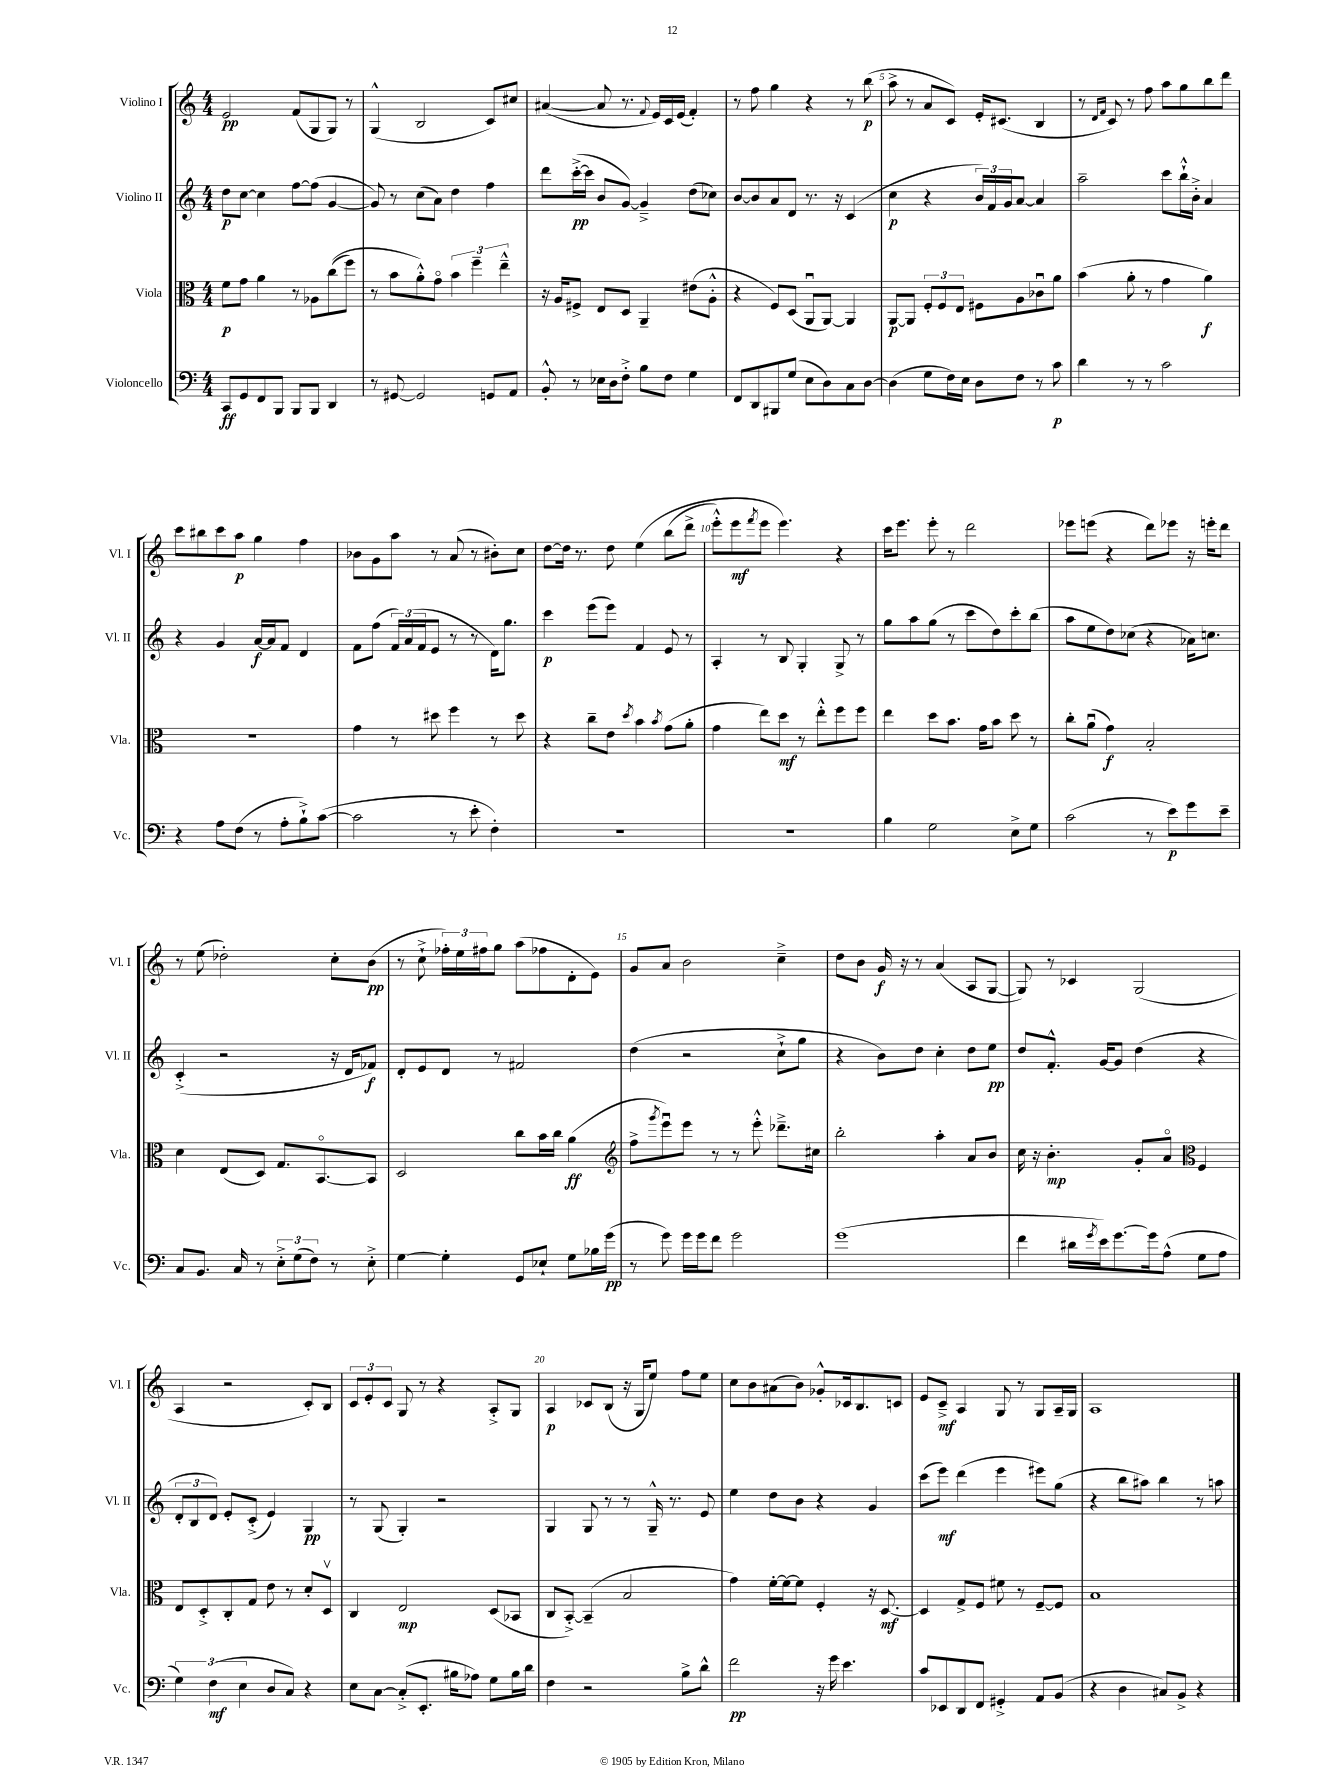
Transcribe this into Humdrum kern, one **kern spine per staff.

**kern	**kern	**kern	**kern
*staff4	*staff3	*staff2	*staff1
*clefF4	*clefC3	*clefG2	*clefG2
*k[]	*k[]	*k[]	*k[]
*M4/4	*M4/4	*M4/4	*M4/4
8CC/L	8f\L	8dd\L	2e/
8GG/	8g\J	[8cc\J	.
8FF/	4a\	4cc\]	.
8BBB/J	.	.	.
8BBB/L	8r	[8ff\L	(8f/L
8BBB/J	8A-\L	(8ff\]J	8G/
4DD/	&((8cc\	[4g/	8G/J)
.	8ff\J)	.	8r
=	=	=	=
8r	8r	8g/])	(4G^^/
[8GG#/	8b\L	8r	.
2GG#/]	8a'^^\&)	(8cc\L	2B/
.	8go\J	8a\J)	.
.	6b\	4dd\	.
.	6ff~\	.	.
8GG/L	.	4ff\	8c/L)
.	6ee~^^\	.	.
8AA/J	.	.	8cc#/J
=	=	=	=
8BB'^^/	16r	8ddd\L	([4a#/
.	16A/LK	.	.
8r	8F#^/J	([16ccc'^\L	.
.	.	16ccc\]JJ	.
16E-\LL	8E/L	8b/L	8a#/]
16D\J	.	.	.
8F'^\J	8D/J	[8g/J)	8.r
8B\L	4AA~/	4g~^/]	.
.	.	.	8qqf/
.	.	.	16e/LL)
8F\J	.	.	16c/
.	.	.	(16e/JJ
4G\	(8e#\L	(8dd\L	4f'/)
.	8A'^^\J	8cc-\J)	.
=	=	=	=
8FF/L	4r	[8b/L	8r
8DD/	.	8b/]	8ff\
8BBB#/	8F/L)	8a/	4gg\
(8G/J	(8D/J	8d/J	.
8E\L	8AAu/L	8.r	4r
8D\)	[8AA/J)	.	.
.	.	16r	.
8C\	4AA/]	(4c/	8r
[8D\J	.	.	(8bb\
=	=	=	=
(4D\]	[8AA/L	4cc\	8aa^\
.	8AA/]J	.	8r
8G\L	12F'/L	4r	8a/L
.	12F/	.	.
16F\L)	.	.	8c/J)
.	12E/J	.	.
16E\JJ	.	.	.
8D\L	8F#\L	24b/LL)	16e'/LK
.	.	24f/	.
.	.	.	(8.c#/J
.	.	24g/J	.
8F\J	8A\	[8a/J	.
8r	8c-u\	4a/]	4B/
8c\	8a\J	.	.
=	=	=	=
4d\	(4b\	2aa~\	8r
.	.	.	16qqd/LL
.	.	.	16qqf/JJ
.	.	.	8c/)
8r	8a'\	.	8r
8r	8r	.	8ff\
2c\	4g\	8ccc\L	8aa\L
.	.	16bb`^^\L	8gg\
.	.	16b'^\JJ	.
.	4a\)	4a/	8bb\
.	.	.	8ddd\J
=	=	=	=
4r	1r	4r	8ccc\L
.	.	.	8bb#\
8A\L	.	4g/	8ccc\
(8F\J	.	.	8aa\J
8r	.	[16a/LL	4gg\
.	.	16a/]J	.
8A'\L	.	8f/J	.
8B`^\)	.	4d/	4ff\
([8c\J	.	.	.
=	=	=	=
2c\]	4g\	8f\L	8b-\L
.	.	(8ff\J	8g\
.	8r	24f/LL)	8aa\J
.	.	(24a/	.
.	.	24f/J	.
.	8dd#\	8e/J	8r
8r	4ff\	8r	(8a/
8e'\	.	8r	8r
4F'\)	8r	16d\LK)	8b#'\L)
.	.	8.gg\J	.
.	8dd#\	.	8cc\J
=	=	=	=
1r	4r	4ccc\	[8dd\L
.	.	.	16dd\]Jk
.	.	.	8.r
.	8cc~\L	(8eee\L	.
.	8e\J	8eee\J)	8dd\
.	8qdd/	.	.
.	4b\	4f/	&(4ee\
.	8qb/	.	.
.	(8g\L	8e/	(8bb\L
.	8a'\J	8r	8ddd^\J
=	=	=	=
1r	4g\	4A'/	8eee'^^\L)
.	.	.	8eee\
.	.	.	8qfff/
.	8ee\L)	8r	8eee\J
.	8dd\J	8B/	4.eee\&)
.	8r	4G'/	.
.	8ee'^^\L	.	.
.	8ff\	8G^/	4r
.	8ff\J	8r	.
=	=	=	=
4B\	4ee\	8gg\L	16ccc\LK
.	.	.	8.eee\J
.	.	8aa\	.
2G\	8dd\L	(8gg\J	8eee'\
.	8.b\J	8r	8r
.	.	8ccc\L	2ddd\
.	16g\LK	.	.
.	8b\J	8dd\)	.
8E^\L	8dd\	8ccc'\	.
8G\J	8r	(8bb\J	.
=	=	=	=
(2c\	8cc'\L	8aa\L	8eee-\L
.	(8au\J	8ee\	(8eee\J
.	4g\)	8dd\)	4r
.	.	(8cc-\J	.
8r	2B'/	4r	8ddd\L)
8e\L)	.	.	8eee-\J
8g\	.	16a-\LK)	16r
.	.	8.cc\J	16eee'\LK
8e~\J	.	.	8ddd\J
=	=	=	=
8C/L	4d\	(4c'^/	8r
8.BB/J	.	.	(8ee\
.	(8E/L	2r	2dd-'\)
16C/	.	.	.
8r	8D/J)	.	.
12E'^\L	8.G/L	.	.
(12G\	.	.	.
12F\J)	.	.	.
.	[8.BBo/	.	.
8r	.	16r	8cc'\L
.	.	16d/LK	.
8E'^\	8BB/]J	8f-/J)	(8b\J
=	=	=	=
[4G\	2D/	8d'/L	8r
.	.	8e/	8cc`^\
4G'\]	.	8d/J	24ff-'\LL)
.	.	.	24ee\
.	.	.	24ff#\J
.	.	8r	8gg\J
8GG/L	8cc\L	2f#/	(8aa\L
8E-`/J	16b\L	.	8ff-\
.	16cc\JJ	.	.
8G\L	(4a\	.	8d'\
16B-\L	.	.	8e\J)
(16g\JJ	.	.	.
=	=	=	=
*	*clefG2	*	*
8r	8ff^\L	(4dd\	8g/L
.	8qggg/	.	.
8g\)	8eeeu\)	.	8a/J
16g\LL	8eee\J	2r	2b\
16g\J	.	.	.
8f\J	8r	.	.
2g\	8r	.	.
.	8eee'^^\	.	.
.	8.ddd-~^\L	8cc`^\L	4cc~^\
.	.	8gg\J	.
.	16cc#\Jk	.	.
=	=	=	=
(1g	2bb'\	4r	8dd\L
.	.	.	8b\J
.	.	8b\L)	16g/
.	.	.	16r
.	.	8dd\J	8r
.	4aa'\	4cc'\	(4a/
.	8a/L	8dd\L	8A/L
.	8b/J	8ee\J	[8G/J
=	=	=	=
4f\	16cc\	8dd/L	8G/])
.	16r	.	.
.	4.b'\	8.f'^^/J	8r
16d#\LL	.	.	4c-/
8qg/	.	.	.
16e\J)	.	[16g/LK	.
[8.g\	.	8g/]J	.
.	8g'/L	(4dd\	(2G/
16g\]k	.	.	.
(8A^^\J	8ao/J	.	.
*	*clefC3	*	*
8G\L	4F/	4r	.
8A\J	.	.	.
=	=	=	=
6G\)	8E/L	12d'/L	4A/
.	.	12B/	.
.	8D'^/	.	.
(6F\	.	12d/J)	.
.	8C'/	8e'/L	2r
6E\	.	.	.
.	8G/J	(8c'^/J	.
8D/L	8e\	4e/)	.
8C/J)	8r	.	.
4r	8d'/L	4G/	8c'/L)
.	8Dv/J	.	8B/J
=	=	=	=
8E\L	4C/	8r	12c/L
.	.	.	12e'/
[8C\J	.	(8G/	.
.	.	.	12c/J
(8C'^/]L	2E/	4G'/)	8G/
8.EE'/J	.	.	8r
.	.	2r	4r
16B#\LK	.	.	.
8A-\J)	.	.	.
8G\L	(8D/L	.	8A'^/L
16B#\L	8BB-/J	.	8G/J
16d\JJ	.	.	.
=	=	=	=
4F\	8C/L	4G/	4A/
.	[8BB'^/J)	.	.
2r	(4BB~/]	8G/	8c-/L
.	.	8r	(8B/J
.	2B/	8r	16r
.	.	.	16G/LK
.	.	16G~^^/	8ee/J)
.	.	8.r	.
8B^\L	.	.	8ff\L
8d^^\J	.	8e/	8ee\J
=	=	=	=
2f\	4g\)	4ee\	8cc\L
.	.	.	8b\
.	[16f'\LL	8dd\L	(8a#\
.	16f\_J	.	.
.	8f\]J	8b\J	8b\J)
16r	4F'/	4r	8g-'^^/L
16g\	.	.	.
4.e\	.	.	16c-/k
.	.	.	8.B/
.	16r	4g/	.
.	[8.D/	.	.
.	.	.	8c/J
=	=	=	=
8c/L	4D/]	(8ccc\L	8e/L
8EE-/	.	8eee\J)	8c~^/J
8DD/	8G^/L	(4ddd\	4A/
8FF/J	8F/J	.	.
4GG#'^/	8f#\	4eee\	8G/
.	8r	.	8r
8AA/L	[8F~/L	8eee#\L)	8G/L
(8BB/J	8F/]J	(8gg\J	16A~/L
.	.	.	16G/JJ
=	=	=	=
4r	1B	4r	1A
4D\	.	8bb\L	.
.	.	8aa#\J)	.
8C#/L)	.	4bb\	.
8BB^/J	.	.	.
4r	.	8r	.
.	.	8aa\	.
==	==	==	==
*-	*-	*-	*-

● WHAT THE EXERCISE ASKS
Pull out each line of the listing above that contains the string "kern".

● EXERCISE OUTPUT
Transcribe this into Humdrum kern, one **kern spine per staff.
**kern	**kern	**kern	**kern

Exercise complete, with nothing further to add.